* PROBLEM *
Could you restate the entries below word for word and leave the images out?

(Stored items)
....
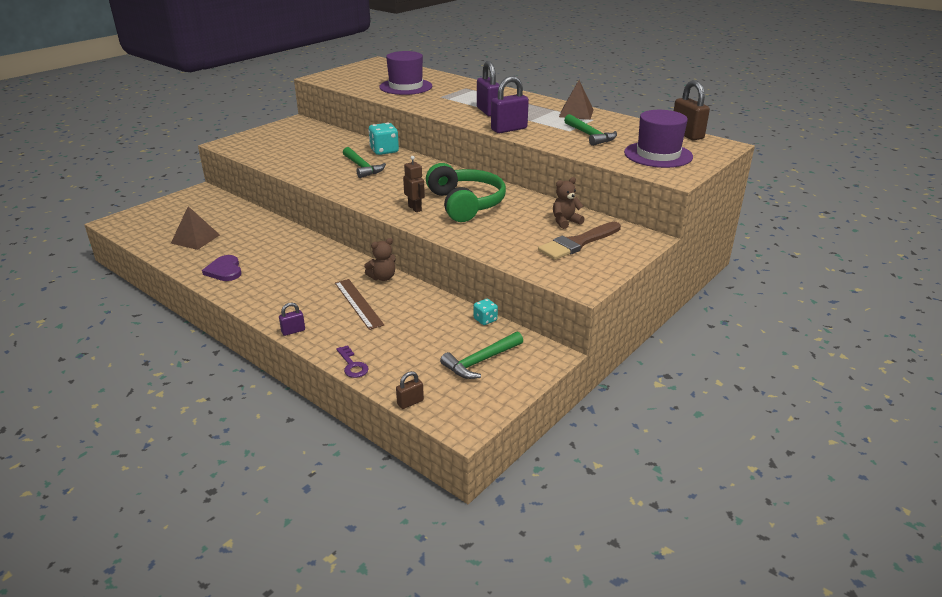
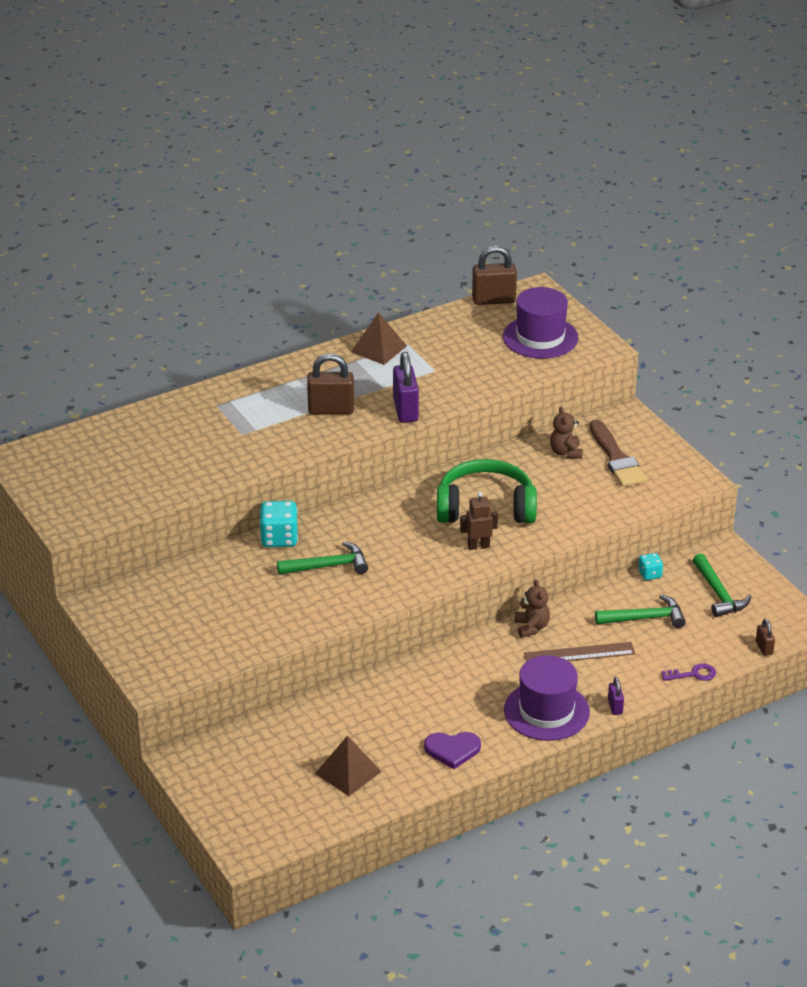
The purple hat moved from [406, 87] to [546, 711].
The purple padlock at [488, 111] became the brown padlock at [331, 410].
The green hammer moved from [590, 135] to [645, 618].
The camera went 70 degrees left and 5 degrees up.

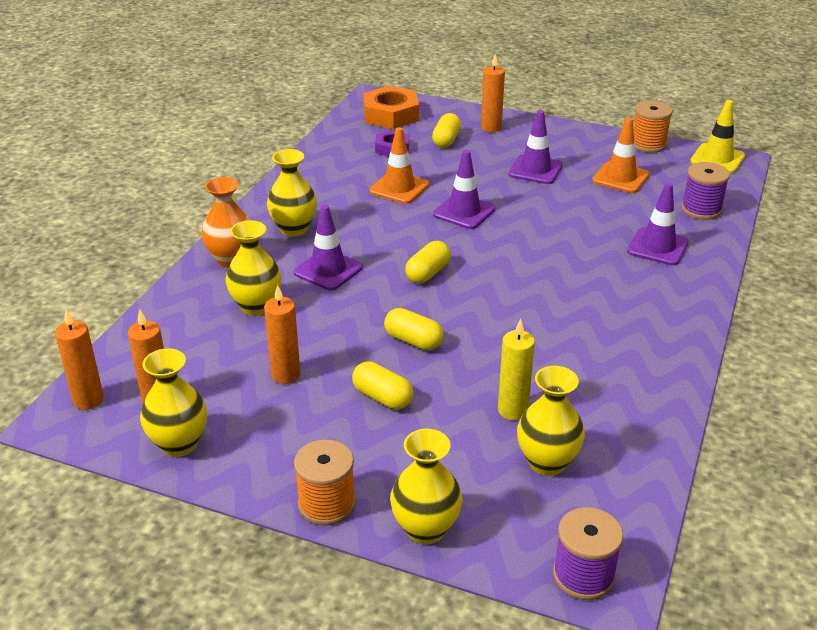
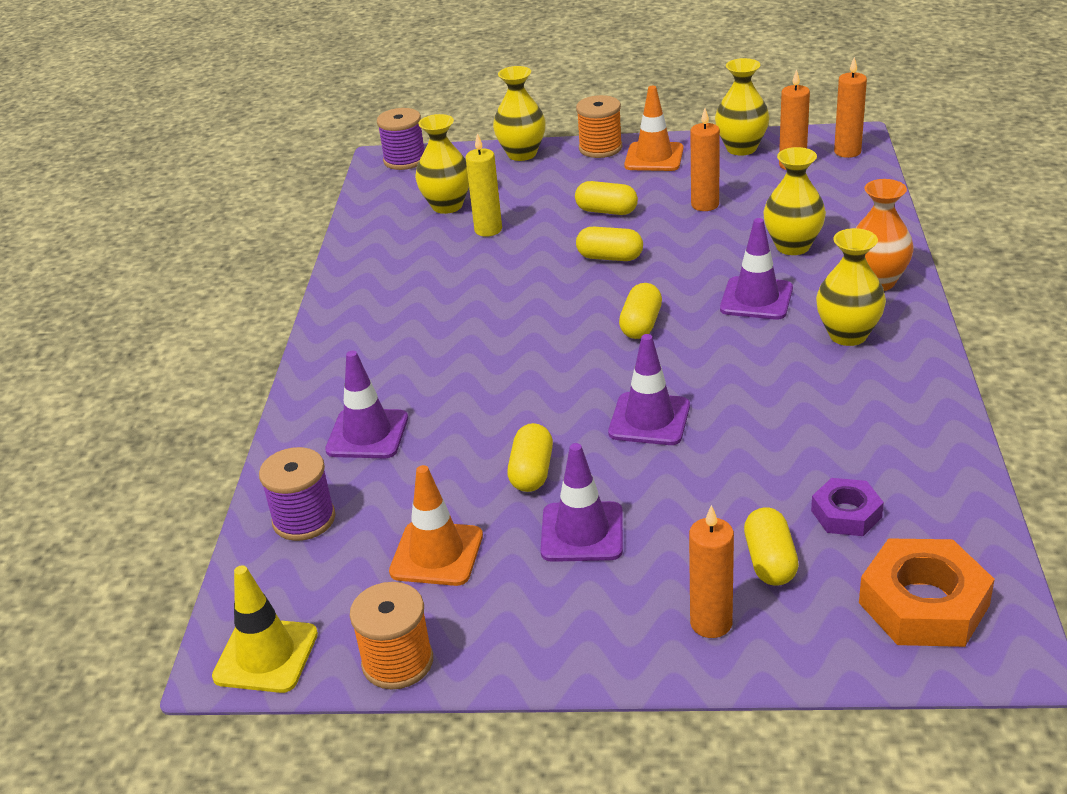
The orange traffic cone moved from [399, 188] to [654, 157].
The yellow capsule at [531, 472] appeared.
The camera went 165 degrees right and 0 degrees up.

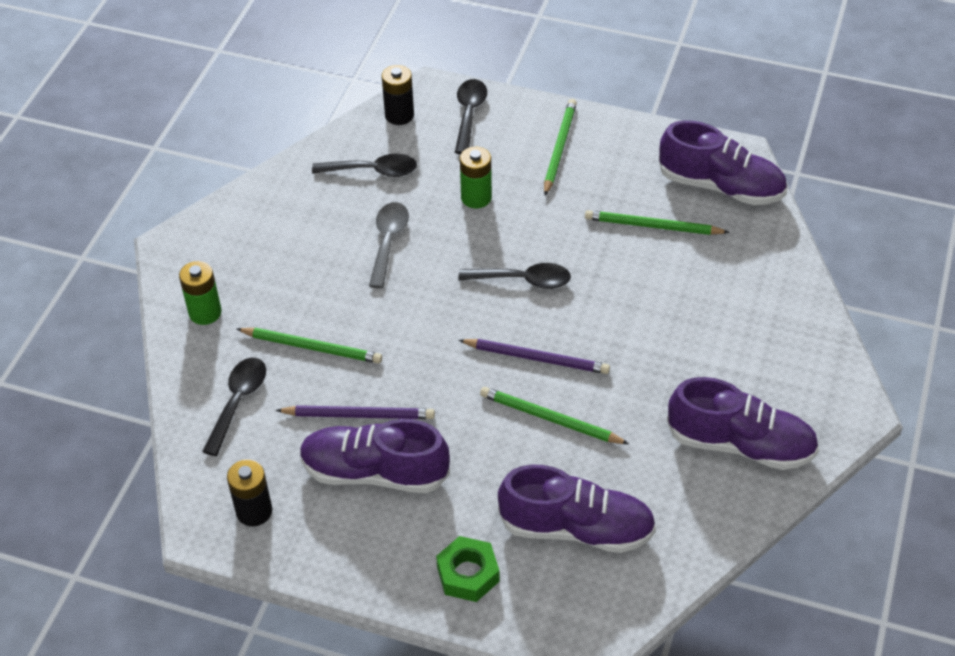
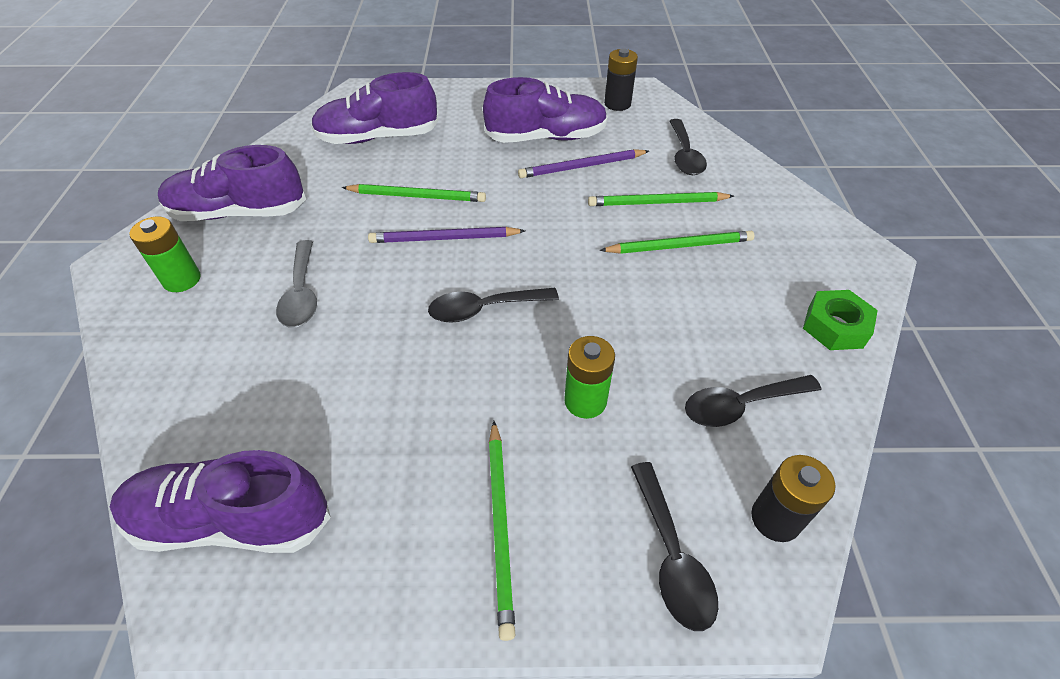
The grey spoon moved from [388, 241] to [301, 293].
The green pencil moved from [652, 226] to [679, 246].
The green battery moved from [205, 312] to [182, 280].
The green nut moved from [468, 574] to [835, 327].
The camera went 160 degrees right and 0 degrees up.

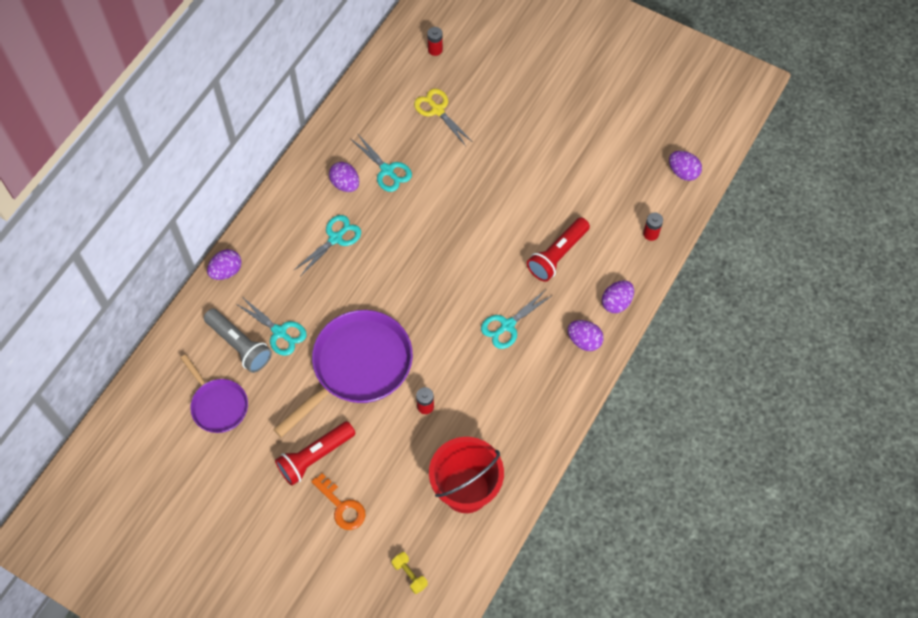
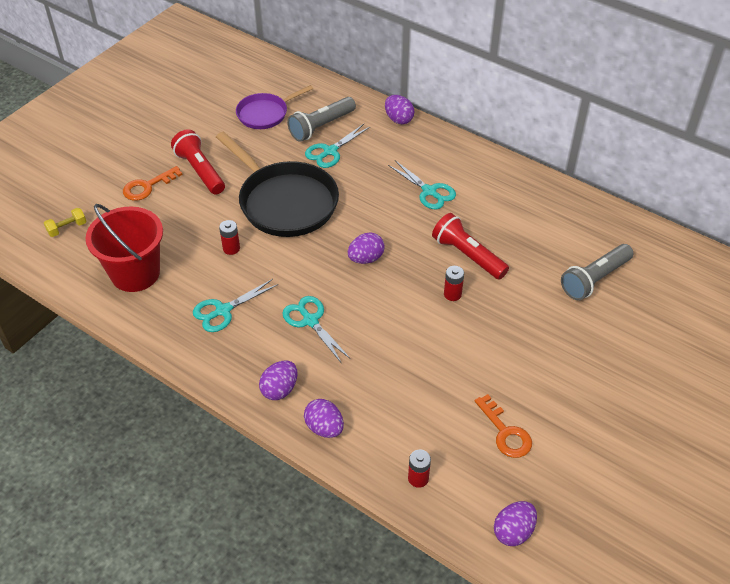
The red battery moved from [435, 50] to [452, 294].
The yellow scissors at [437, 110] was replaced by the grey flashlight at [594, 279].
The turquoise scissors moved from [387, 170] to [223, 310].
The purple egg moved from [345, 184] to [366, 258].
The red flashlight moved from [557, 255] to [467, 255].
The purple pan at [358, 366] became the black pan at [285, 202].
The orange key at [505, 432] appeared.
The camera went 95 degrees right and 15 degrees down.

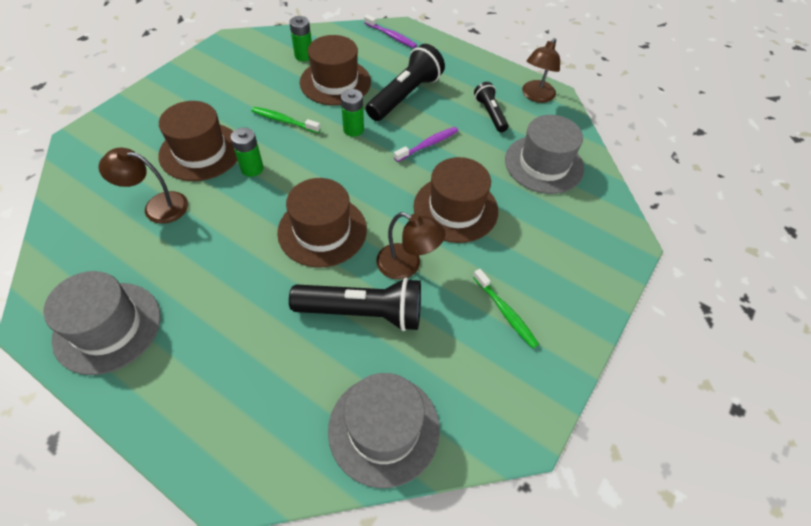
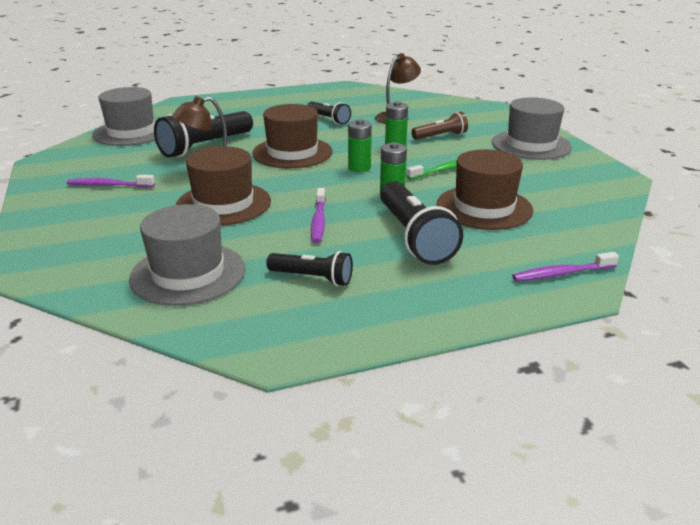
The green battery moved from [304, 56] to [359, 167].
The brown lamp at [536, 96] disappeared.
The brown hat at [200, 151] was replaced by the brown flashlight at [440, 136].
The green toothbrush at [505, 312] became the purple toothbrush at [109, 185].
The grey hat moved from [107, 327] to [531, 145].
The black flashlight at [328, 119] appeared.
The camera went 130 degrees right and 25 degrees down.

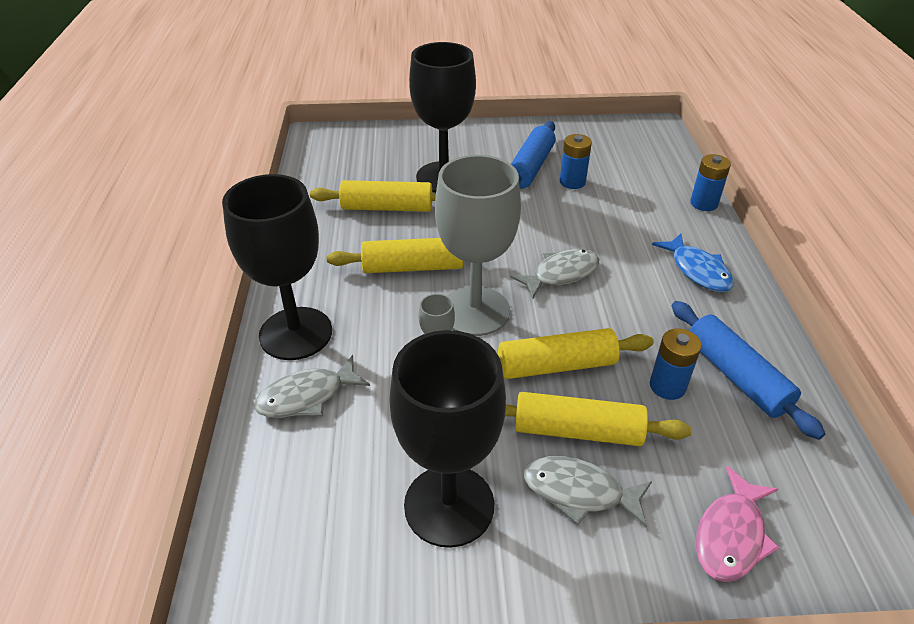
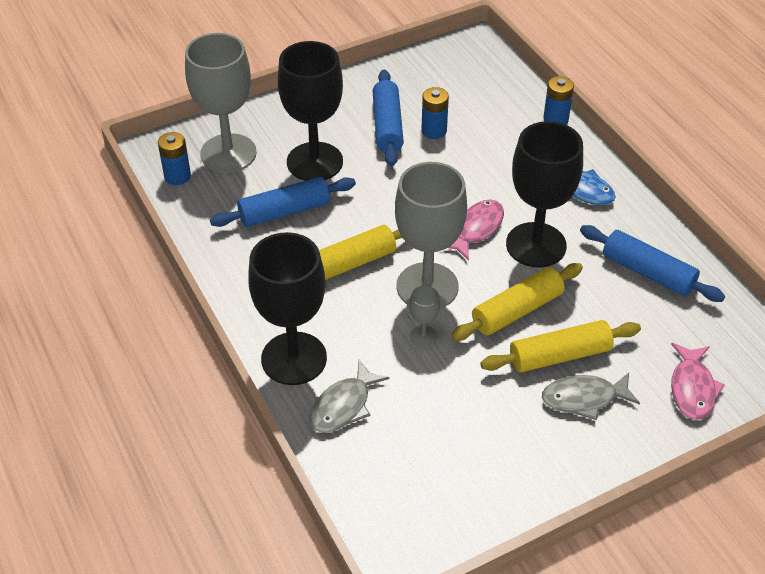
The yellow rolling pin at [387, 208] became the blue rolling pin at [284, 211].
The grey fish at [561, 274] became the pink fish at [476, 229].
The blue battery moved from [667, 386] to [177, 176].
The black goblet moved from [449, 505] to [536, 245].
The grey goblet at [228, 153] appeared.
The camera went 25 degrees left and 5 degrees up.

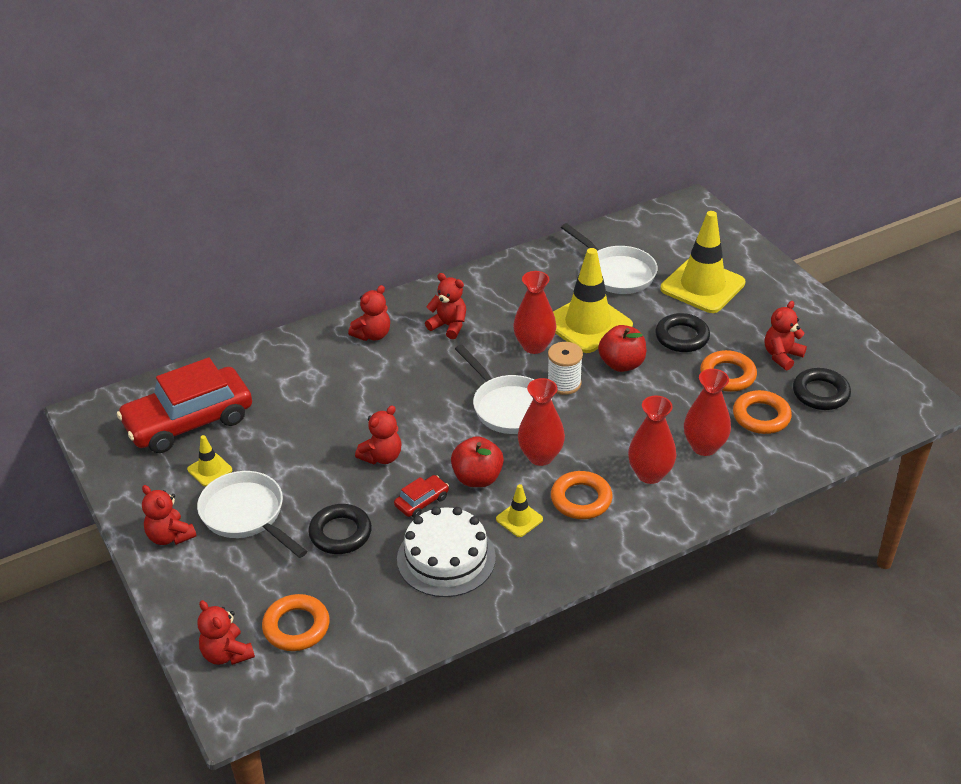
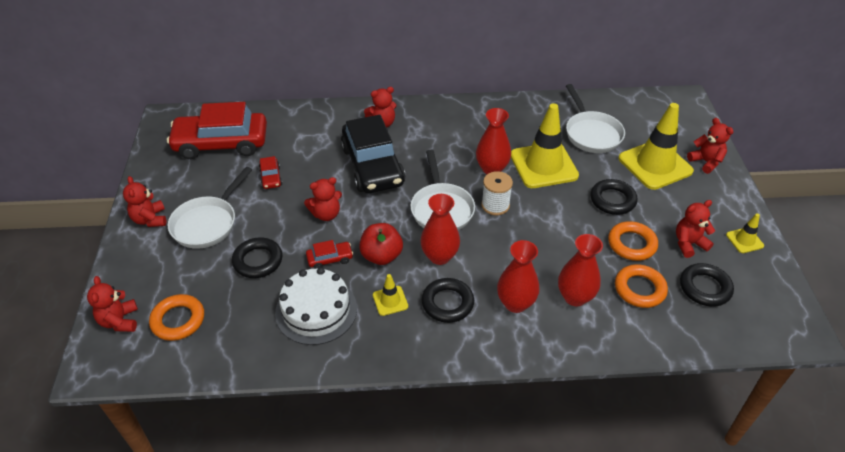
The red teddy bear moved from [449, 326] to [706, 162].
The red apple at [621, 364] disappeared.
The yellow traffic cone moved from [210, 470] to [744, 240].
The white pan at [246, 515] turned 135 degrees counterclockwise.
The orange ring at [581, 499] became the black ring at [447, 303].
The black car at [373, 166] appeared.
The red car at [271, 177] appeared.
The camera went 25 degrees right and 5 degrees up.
....
* WRITTEN SOLUTION *
The purple hat moved from [406, 87] to [546, 711].
The purple padlock at [488, 111] became the brown padlock at [331, 410].
The green hammer moved from [590, 135] to [645, 618].
The camera went 70 degrees left and 5 degrees up.

The orange traffic cone moved from [399, 188] to [654, 157].
The yellow capsule at [531, 472] appeared.
The camera went 165 degrees right and 0 degrees up.

The grey spoon moved from [388, 241] to [301, 293].
The green pencil moved from [652, 226] to [679, 246].
The green battery moved from [205, 312] to [182, 280].
The green nut moved from [468, 574] to [835, 327].
The camera went 160 degrees right and 0 degrees up.

The red battery moved from [435, 50] to [452, 294].
The yellow scissors at [437, 110] was replaced by the grey flashlight at [594, 279].
The turquoise scissors moved from [387, 170] to [223, 310].
The purple egg moved from [345, 184] to [366, 258].
The red flashlight moved from [557, 255] to [467, 255].
The purple pan at [358, 366] became the black pan at [285, 202].
The orange key at [505, 432] appeared.
The camera went 95 degrees right and 15 degrees down.

The green battery moved from [304, 56] to [359, 167].
The brown lamp at [536, 96] disappeared.
The brown hat at [200, 151] was replaced by the brown flashlight at [440, 136].
The green toothbrush at [505, 312] became the purple toothbrush at [109, 185].
The grey hat moved from [107, 327] to [531, 145].
The black flashlight at [328, 119] appeared.
The camera went 130 degrees right and 25 degrees down.

The yellow rolling pin at [387, 208] became the blue rolling pin at [284, 211].
The grey fish at [561, 274] became the pink fish at [476, 229].
The blue battery moved from [667, 386] to [177, 176].
The black goblet moved from [449, 505] to [536, 245].
The grey goblet at [228, 153] appeared.
The camera went 25 degrees left and 5 degrees up.

The red teddy bear moved from [449, 326] to [706, 162].
The red apple at [621, 364] disappeared.
The yellow traffic cone moved from [210, 470] to [744, 240].
The white pan at [246, 515] turned 135 degrees counterclockwise.
The orange ring at [581, 499] became the black ring at [447, 303].
The black car at [373, 166] appeared.
The red car at [271, 177] appeared.
The camera went 25 degrees right and 5 degrees up.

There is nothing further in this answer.